◆ **What you will do**: While you copy the lines below, skip the pictures and keep the rest exact.

Start of Input data

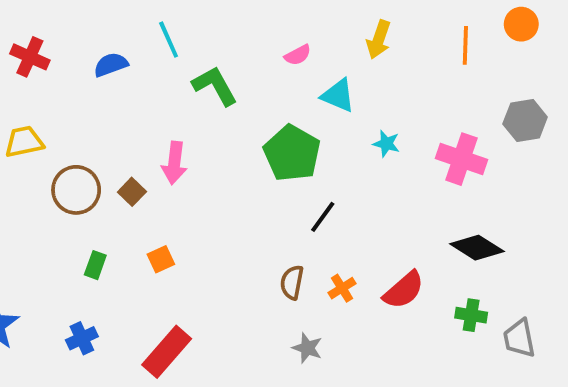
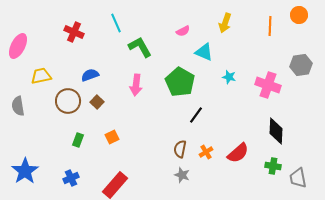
red cross: (30, 57) -> (74, 32), moved
blue semicircle: (111, 65) -> (90, 75), moved
pink arrow: (174, 163) -> (136, 85), moved
black diamond: (477, 248) -> (276, 131), turned 60
gray star: (307, 348) -> (182, 175), moved

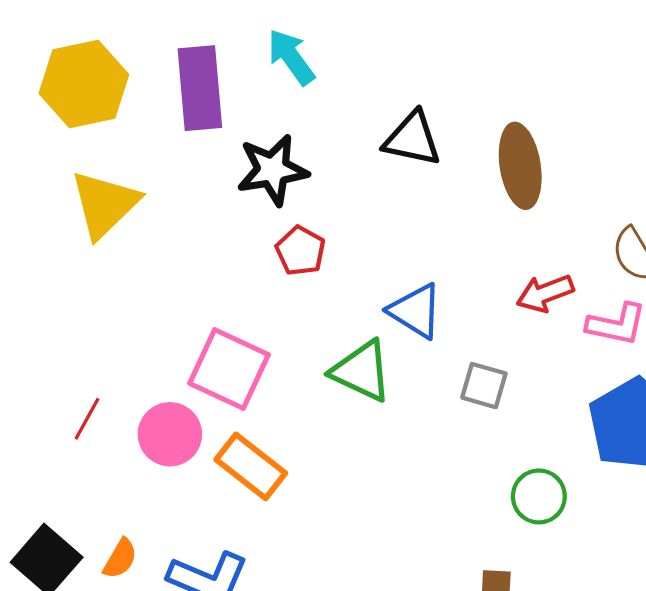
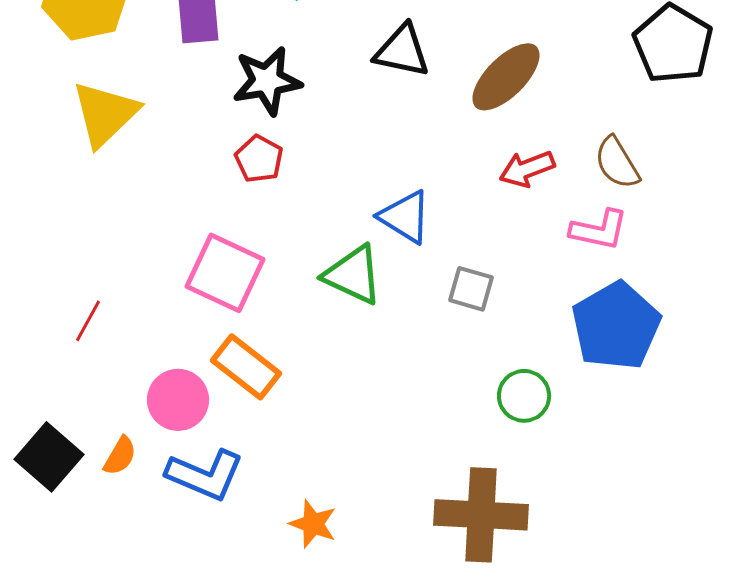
brown ellipse: (520, 166) -> (506, 77), turned 54
red pentagon: (300, 251) -> (259, 159), moved
red arrow: (545, 293) -> (527, 169), moved
pink circle: (170, 434) -> (178, 400), moved

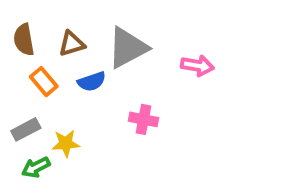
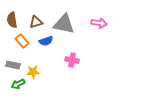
gray triangle: (128, 48) -> (64, 24), turned 40
pink arrow: (197, 66) -> (99, 23), moved
gray rectangle: (26, 129) -> (13, 65), turned 40

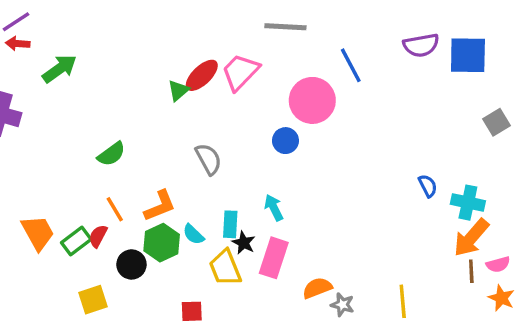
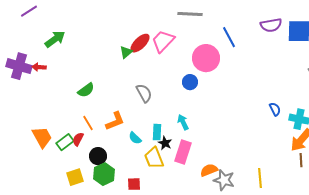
red arrow: (18, 44) -> (39, 67), moved
green hexagon: (162, 243) -> (104, 174), moved
gray star: (342, 305) -> (224, 180), size x1.5

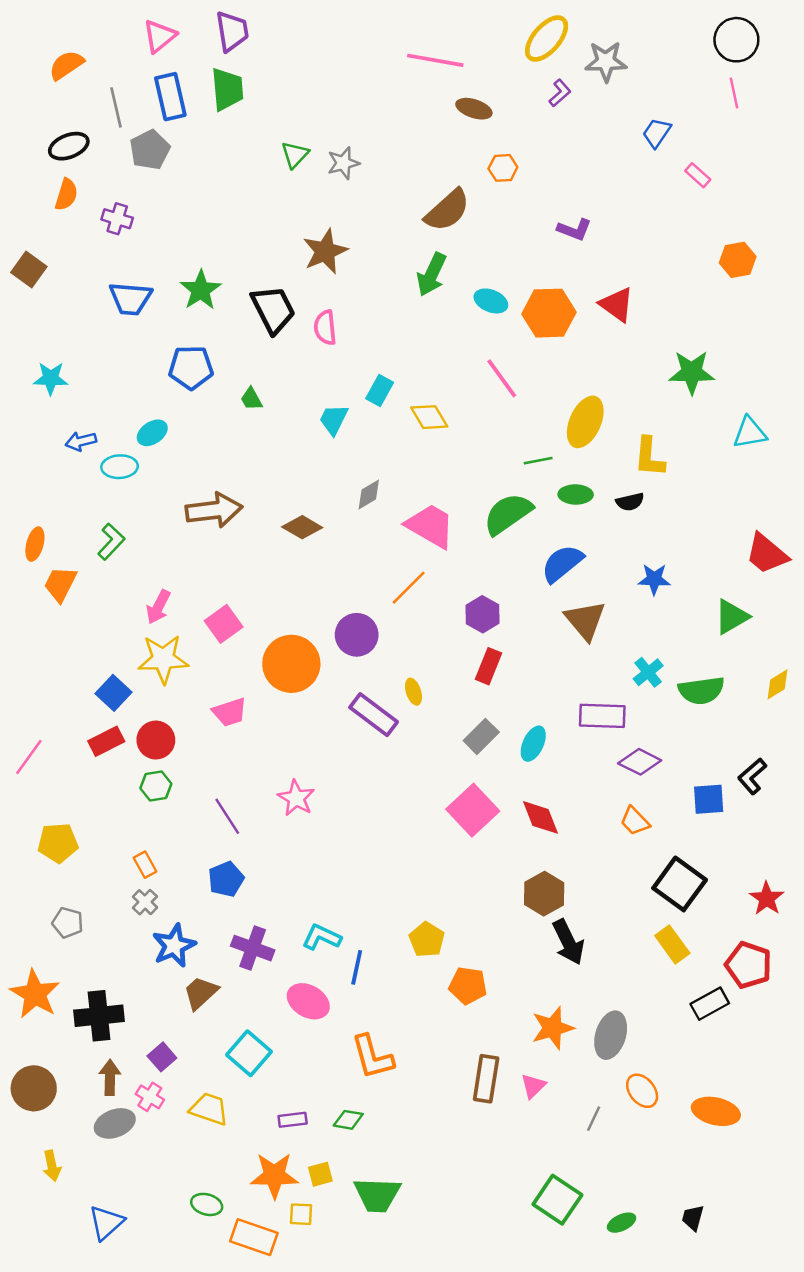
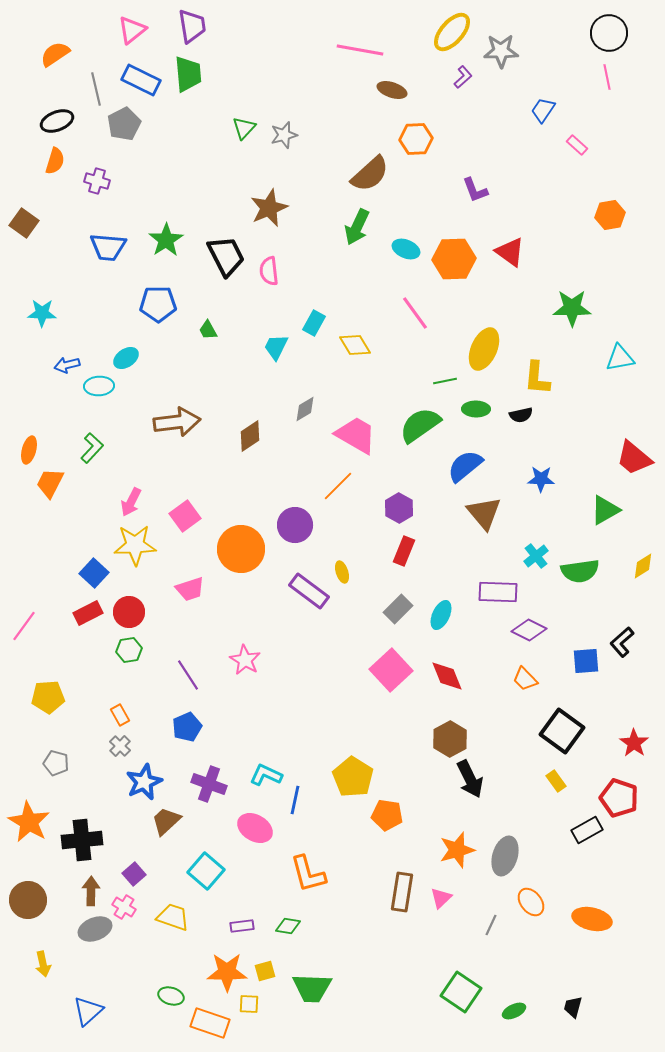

End of Input data

◆ **Exercise solution**:
red cross: (30, 57) -> (74, 32), moved
blue semicircle: (111, 65) -> (90, 75), moved
pink arrow: (174, 163) -> (136, 85), moved
black diamond: (477, 248) -> (276, 131), turned 60
gray star: (307, 348) -> (182, 175), moved

brown ellipse: (520, 166) -> (506, 77), turned 54
red pentagon: (300, 251) -> (259, 159), moved
red arrow: (545, 293) -> (527, 169), moved
pink circle: (170, 434) -> (178, 400), moved

gray triangle: (128, 48) -> (64, 24), turned 40
pink arrow: (197, 66) -> (99, 23), moved
gray rectangle: (26, 129) -> (13, 65), turned 40

red arrow: (18, 44) -> (39, 67), moved
green hexagon: (162, 243) -> (104, 174), moved
gray star: (342, 305) -> (224, 180), size x1.5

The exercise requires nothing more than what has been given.